**Task statement:**
How many lines below contain the string "time"? Reply with the number alone.

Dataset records
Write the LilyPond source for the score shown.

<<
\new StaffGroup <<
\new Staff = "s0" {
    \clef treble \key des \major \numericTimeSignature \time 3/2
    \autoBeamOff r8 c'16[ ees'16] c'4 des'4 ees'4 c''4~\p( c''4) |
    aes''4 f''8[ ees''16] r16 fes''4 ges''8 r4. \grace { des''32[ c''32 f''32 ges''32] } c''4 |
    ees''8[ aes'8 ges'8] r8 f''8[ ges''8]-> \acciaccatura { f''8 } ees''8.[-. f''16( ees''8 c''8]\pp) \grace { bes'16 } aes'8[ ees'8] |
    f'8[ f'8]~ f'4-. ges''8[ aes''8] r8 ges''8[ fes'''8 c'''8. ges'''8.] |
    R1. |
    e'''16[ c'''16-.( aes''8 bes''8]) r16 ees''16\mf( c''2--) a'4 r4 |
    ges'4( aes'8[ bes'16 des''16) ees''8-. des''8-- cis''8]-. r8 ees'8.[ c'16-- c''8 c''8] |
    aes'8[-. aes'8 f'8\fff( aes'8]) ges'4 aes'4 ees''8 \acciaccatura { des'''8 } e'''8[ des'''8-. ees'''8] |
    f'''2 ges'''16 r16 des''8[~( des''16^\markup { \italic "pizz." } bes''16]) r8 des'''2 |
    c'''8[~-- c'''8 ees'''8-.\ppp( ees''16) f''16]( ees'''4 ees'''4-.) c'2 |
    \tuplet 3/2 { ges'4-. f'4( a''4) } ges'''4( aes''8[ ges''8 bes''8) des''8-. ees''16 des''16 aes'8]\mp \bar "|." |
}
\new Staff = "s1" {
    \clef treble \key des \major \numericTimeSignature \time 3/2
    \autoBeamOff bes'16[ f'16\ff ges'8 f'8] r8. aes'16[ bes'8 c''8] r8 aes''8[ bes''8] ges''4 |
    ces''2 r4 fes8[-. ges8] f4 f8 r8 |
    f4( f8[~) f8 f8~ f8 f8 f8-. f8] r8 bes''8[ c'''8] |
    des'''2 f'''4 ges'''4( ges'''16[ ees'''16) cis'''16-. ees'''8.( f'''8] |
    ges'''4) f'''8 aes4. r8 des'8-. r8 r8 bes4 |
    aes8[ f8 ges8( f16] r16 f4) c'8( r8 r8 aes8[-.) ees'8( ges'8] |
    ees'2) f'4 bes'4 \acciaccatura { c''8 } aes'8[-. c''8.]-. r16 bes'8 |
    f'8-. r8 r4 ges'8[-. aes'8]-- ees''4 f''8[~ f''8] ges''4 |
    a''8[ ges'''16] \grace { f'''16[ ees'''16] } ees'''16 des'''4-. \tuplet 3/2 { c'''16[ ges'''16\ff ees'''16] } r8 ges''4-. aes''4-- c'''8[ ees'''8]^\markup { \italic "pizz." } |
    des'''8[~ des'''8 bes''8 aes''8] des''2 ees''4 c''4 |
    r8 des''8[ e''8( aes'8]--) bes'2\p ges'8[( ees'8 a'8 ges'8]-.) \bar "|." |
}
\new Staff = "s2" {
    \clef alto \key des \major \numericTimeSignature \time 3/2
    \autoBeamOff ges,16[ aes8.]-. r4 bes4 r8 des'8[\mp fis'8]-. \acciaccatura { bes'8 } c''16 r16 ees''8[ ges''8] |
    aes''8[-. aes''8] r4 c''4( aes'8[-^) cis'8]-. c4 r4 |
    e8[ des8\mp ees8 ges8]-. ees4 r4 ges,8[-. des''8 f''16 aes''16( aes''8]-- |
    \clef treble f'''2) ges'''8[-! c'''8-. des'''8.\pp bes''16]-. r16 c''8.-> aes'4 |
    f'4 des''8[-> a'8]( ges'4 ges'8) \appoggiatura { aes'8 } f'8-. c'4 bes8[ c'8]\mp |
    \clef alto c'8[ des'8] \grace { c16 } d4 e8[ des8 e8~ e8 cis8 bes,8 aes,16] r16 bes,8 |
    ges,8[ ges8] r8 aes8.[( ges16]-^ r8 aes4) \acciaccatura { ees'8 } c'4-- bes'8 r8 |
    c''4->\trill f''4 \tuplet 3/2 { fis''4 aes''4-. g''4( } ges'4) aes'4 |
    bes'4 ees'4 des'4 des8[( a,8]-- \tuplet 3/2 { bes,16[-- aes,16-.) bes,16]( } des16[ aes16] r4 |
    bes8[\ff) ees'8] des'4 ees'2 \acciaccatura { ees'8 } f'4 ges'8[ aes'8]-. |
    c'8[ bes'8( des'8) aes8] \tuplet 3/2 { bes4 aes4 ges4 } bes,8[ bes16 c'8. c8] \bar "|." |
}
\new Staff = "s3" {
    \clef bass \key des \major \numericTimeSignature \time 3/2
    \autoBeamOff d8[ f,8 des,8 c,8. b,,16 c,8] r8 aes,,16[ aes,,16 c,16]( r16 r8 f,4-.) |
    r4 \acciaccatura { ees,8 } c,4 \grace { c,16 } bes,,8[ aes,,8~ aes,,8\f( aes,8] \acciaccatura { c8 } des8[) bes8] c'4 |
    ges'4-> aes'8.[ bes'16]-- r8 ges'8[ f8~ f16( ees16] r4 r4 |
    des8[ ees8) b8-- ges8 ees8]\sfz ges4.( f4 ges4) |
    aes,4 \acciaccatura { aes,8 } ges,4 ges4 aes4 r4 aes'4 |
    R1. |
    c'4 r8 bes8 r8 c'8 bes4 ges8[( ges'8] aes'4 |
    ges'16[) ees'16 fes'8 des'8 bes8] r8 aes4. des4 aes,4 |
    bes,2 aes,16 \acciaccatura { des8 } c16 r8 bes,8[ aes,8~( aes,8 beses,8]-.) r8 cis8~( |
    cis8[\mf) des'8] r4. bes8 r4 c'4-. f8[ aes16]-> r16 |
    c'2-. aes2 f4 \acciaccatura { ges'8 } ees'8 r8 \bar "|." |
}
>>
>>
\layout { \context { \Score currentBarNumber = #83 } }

**Answer:**
4